Directions for this task.
In your copy, reproduce the entries exactly as they are, minus the images.

+++ Records for the task +++

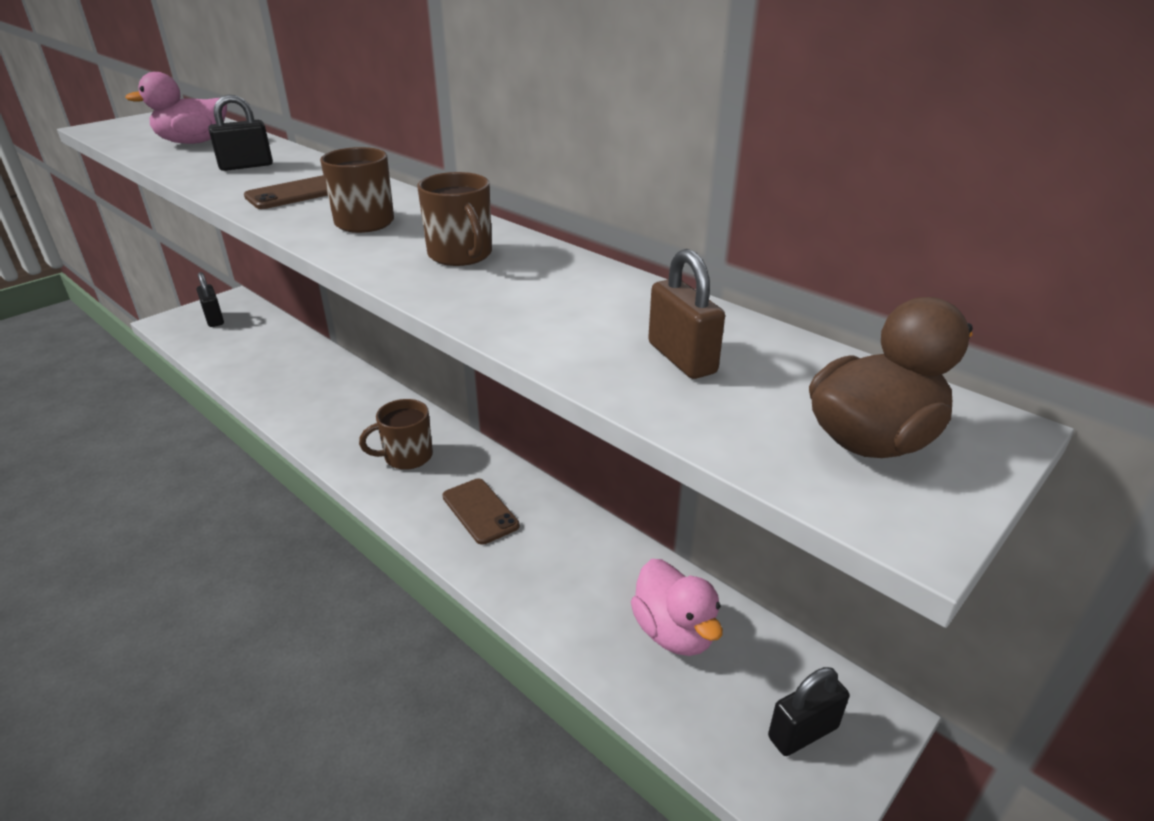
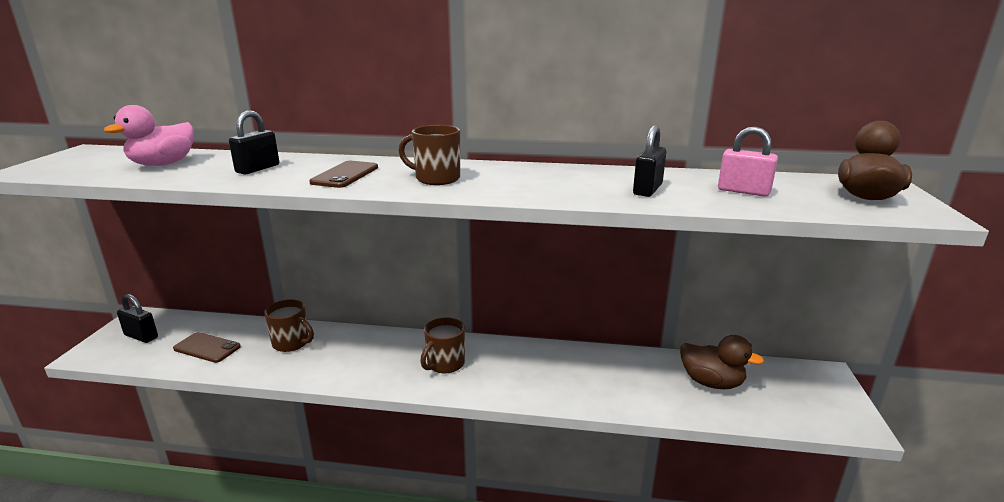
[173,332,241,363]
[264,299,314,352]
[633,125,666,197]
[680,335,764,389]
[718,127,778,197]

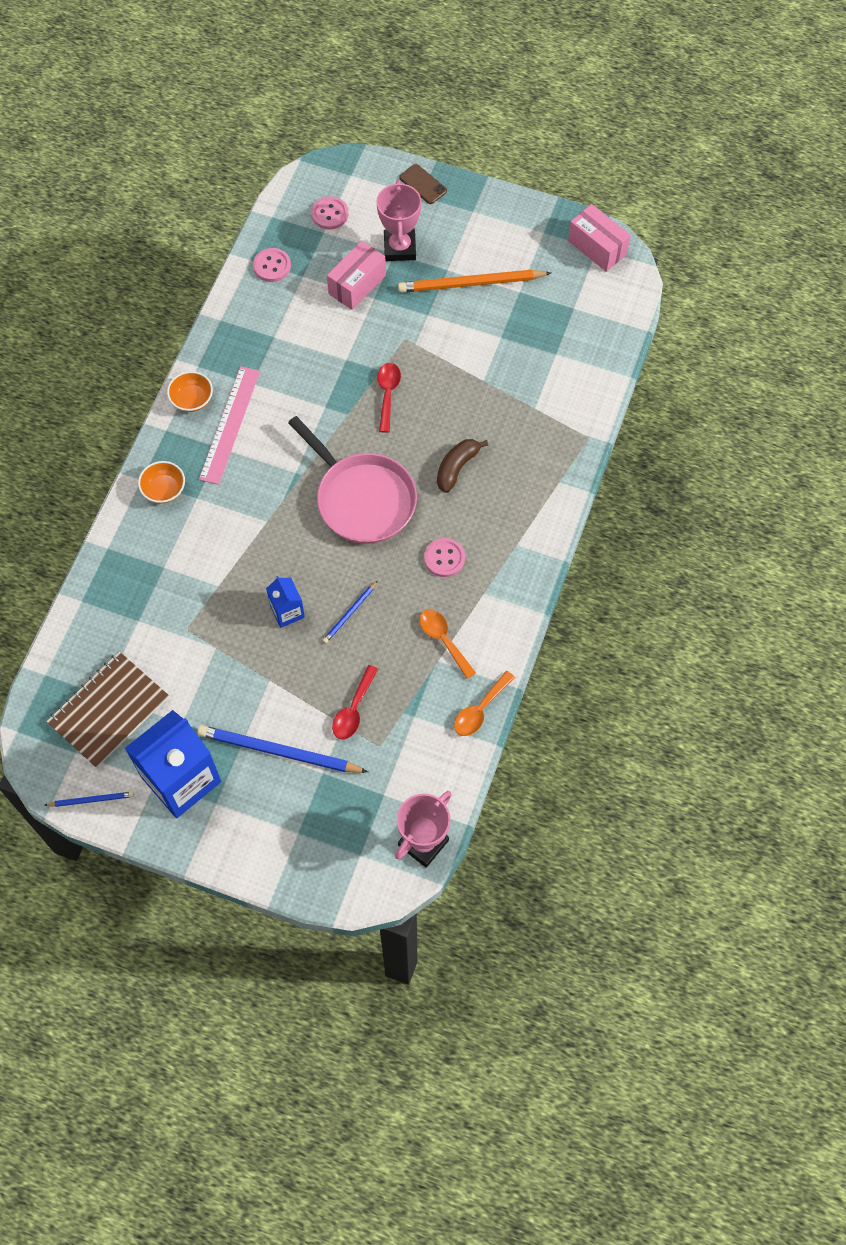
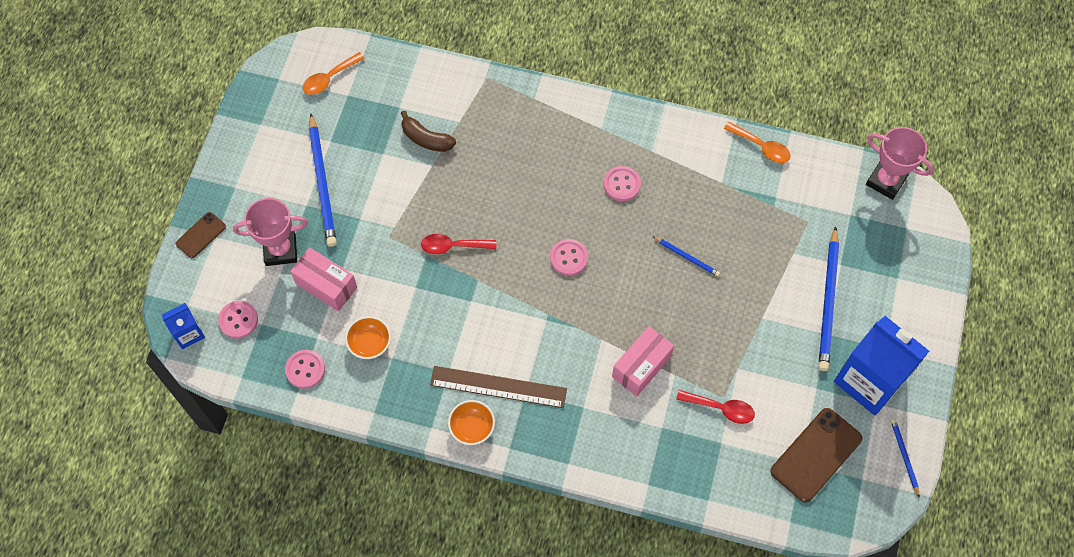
[162,303,205,349]
[303,52,365,95]
[309,114,337,247]
[345,316,391,359]
[401,110,456,152]
[430,366,567,408]
[550,239,588,276]
[612,326,674,396]
[676,390,755,424]
[771,408,862,502]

+++

Solution to this problem.
[173,332,241,363]
[264,299,314,352]
[633,125,666,197]
[680,335,764,389]
[718,127,778,197]

[162,303,205,349]
[303,52,365,95]
[309,114,337,247]
[345,316,391,359]
[401,110,456,152]
[430,366,567,408]
[550,239,588,276]
[612,326,674,396]
[676,390,755,424]
[771,408,862,502]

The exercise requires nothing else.